- **WORK INSTRUCTIONS**:
Images in the records should be skipped while the rest is transcribed verbatim.

(Content revision data)
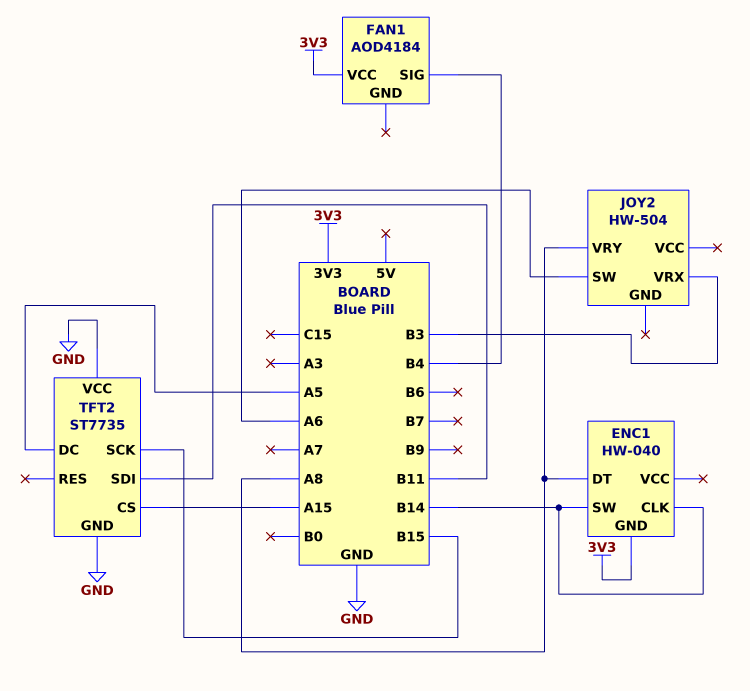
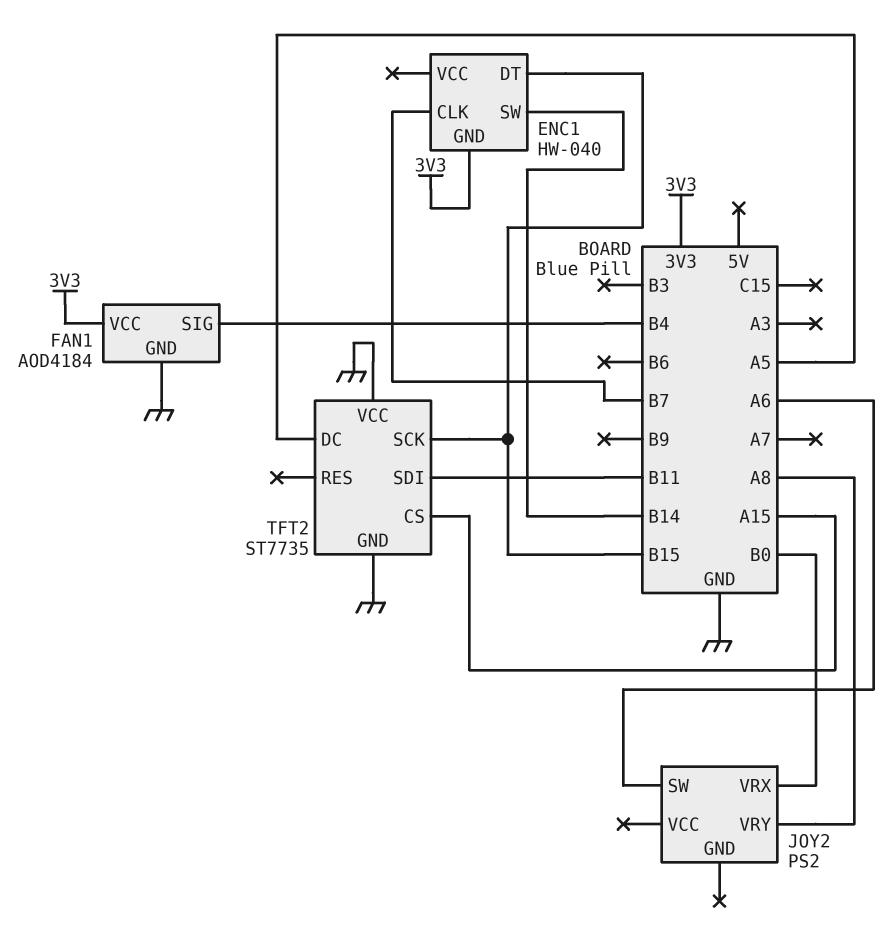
ENC1 pin CLK: B14 -> B7
ENC1 pin DT: A8 -> B15
FAN1 pin GND: none -> GND
JOY2: HW-504 -> PS2
JOY2 pin VRX: B3 -> B0

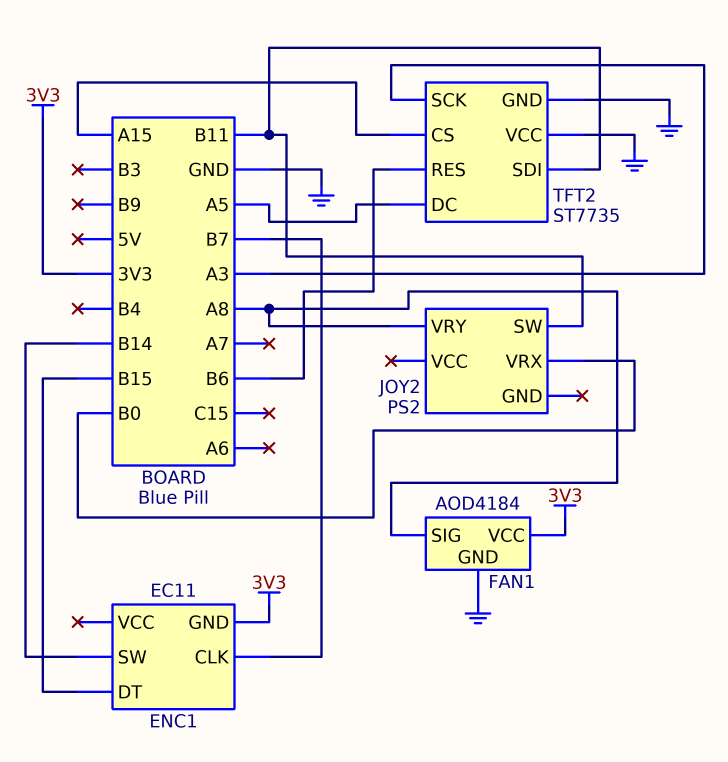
ENC1: HW-040 -> EC11
FAN1 pin SIG: B4 -> A8
JOY2 pin SW: A6 -> B11
TFT2 pin RES: none -> B6
TFT2 pin SCK: B15 -> A3

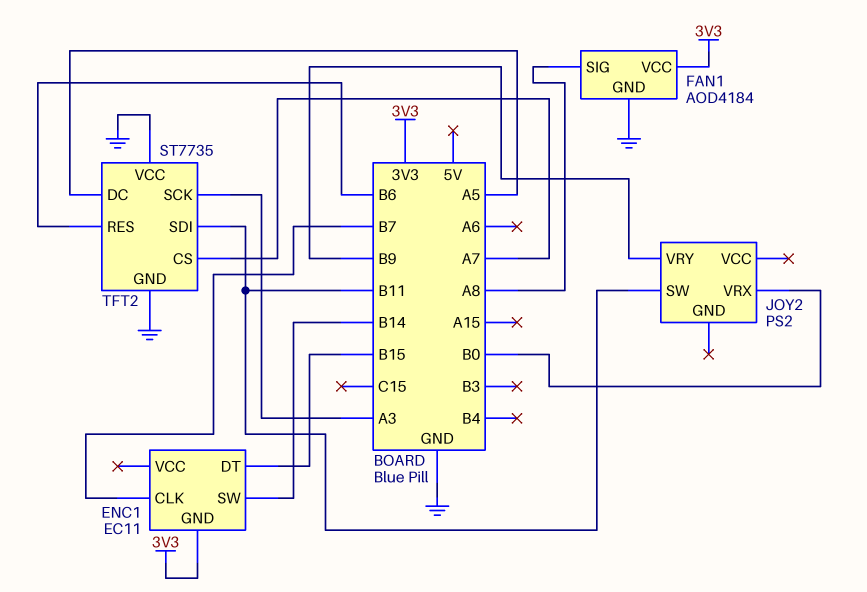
JOY2 pin VRY: A8 -> B9
TFT2 pin CS: A15 -> A7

- **ANSWER SECTION**:
ENC1 pin CLK: B14 -> B7
ENC1 pin DT: A8 -> B15
FAN1 pin GND: none -> GND
JOY2: HW-504 -> PS2
JOY2 pin VRX: B3 -> B0

ENC1: HW-040 -> EC11
FAN1 pin SIG: B4 -> A8
JOY2 pin SW: A6 -> B11
TFT2 pin RES: none -> B6
TFT2 pin SCK: B15 -> A3

JOY2 pin VRY: A8 -> B9
TFT2 pin CS: A15 -> A7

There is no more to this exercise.